Only the lines below, from the one with "repainted | Pilz" through the one with "gone | Donut", are to be written out, exactly.

====================

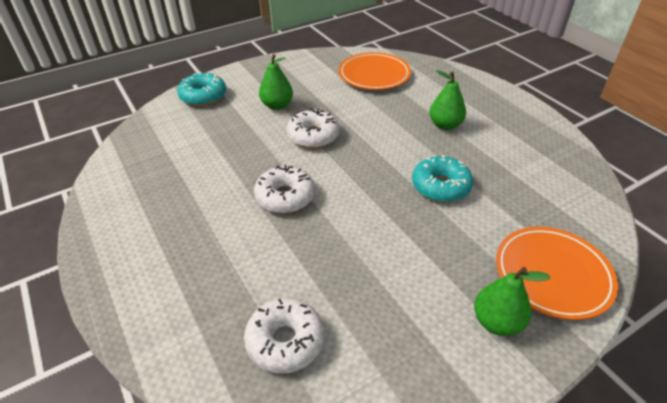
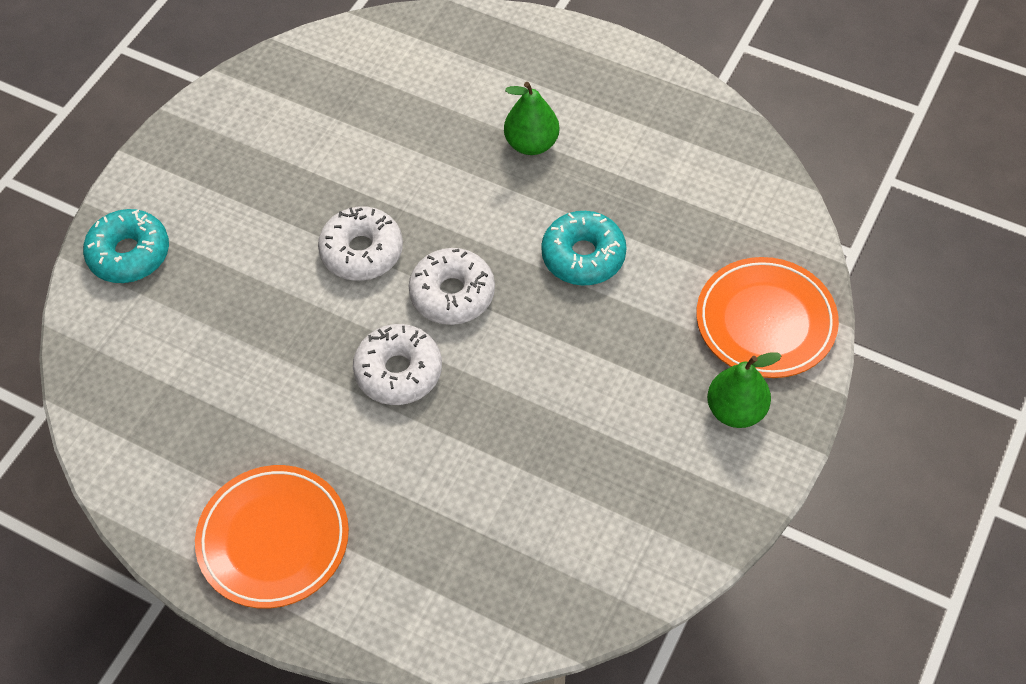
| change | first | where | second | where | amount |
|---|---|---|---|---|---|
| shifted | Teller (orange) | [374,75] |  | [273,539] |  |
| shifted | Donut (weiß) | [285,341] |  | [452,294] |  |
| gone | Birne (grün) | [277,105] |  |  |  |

====================

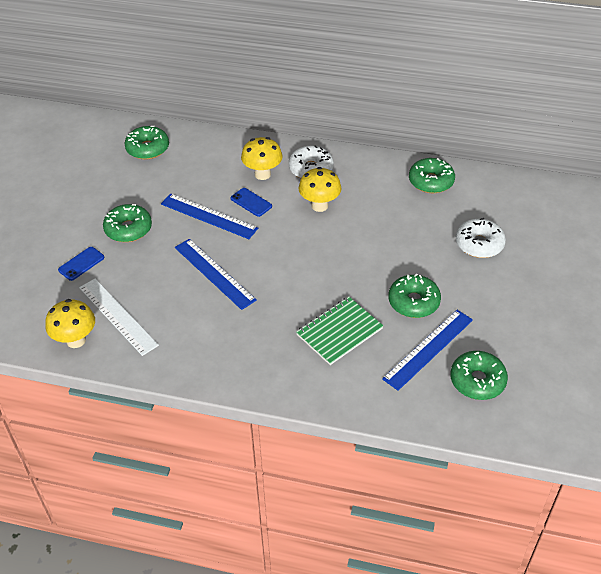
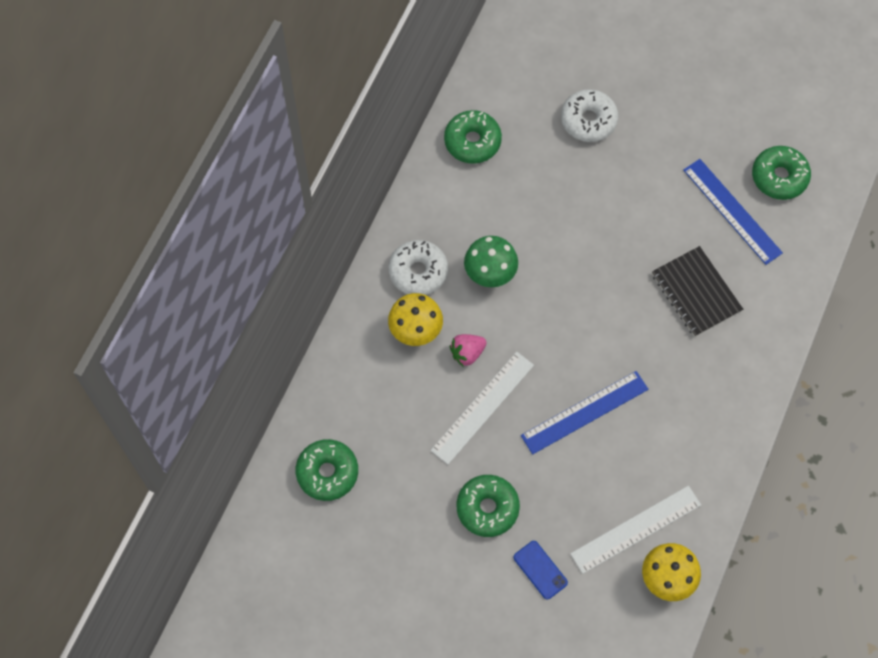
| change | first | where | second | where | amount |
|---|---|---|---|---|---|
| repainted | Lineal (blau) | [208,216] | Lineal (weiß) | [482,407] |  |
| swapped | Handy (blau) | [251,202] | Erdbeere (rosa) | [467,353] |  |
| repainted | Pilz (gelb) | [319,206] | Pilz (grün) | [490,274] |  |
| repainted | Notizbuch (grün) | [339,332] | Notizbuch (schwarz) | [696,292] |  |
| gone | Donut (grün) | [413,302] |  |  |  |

====================

### [RESPONSE TO THE TASK]
| repainted | Pilz (gelb) | [319,206] | Pilz (grün) | [490,274] |  |
| repainted | Notizbuch (grün) | [339,332] | Notizbuch (schwarz) | [696,292] |  |
| gone | Donut (grün) | [413,302] |  |  |  |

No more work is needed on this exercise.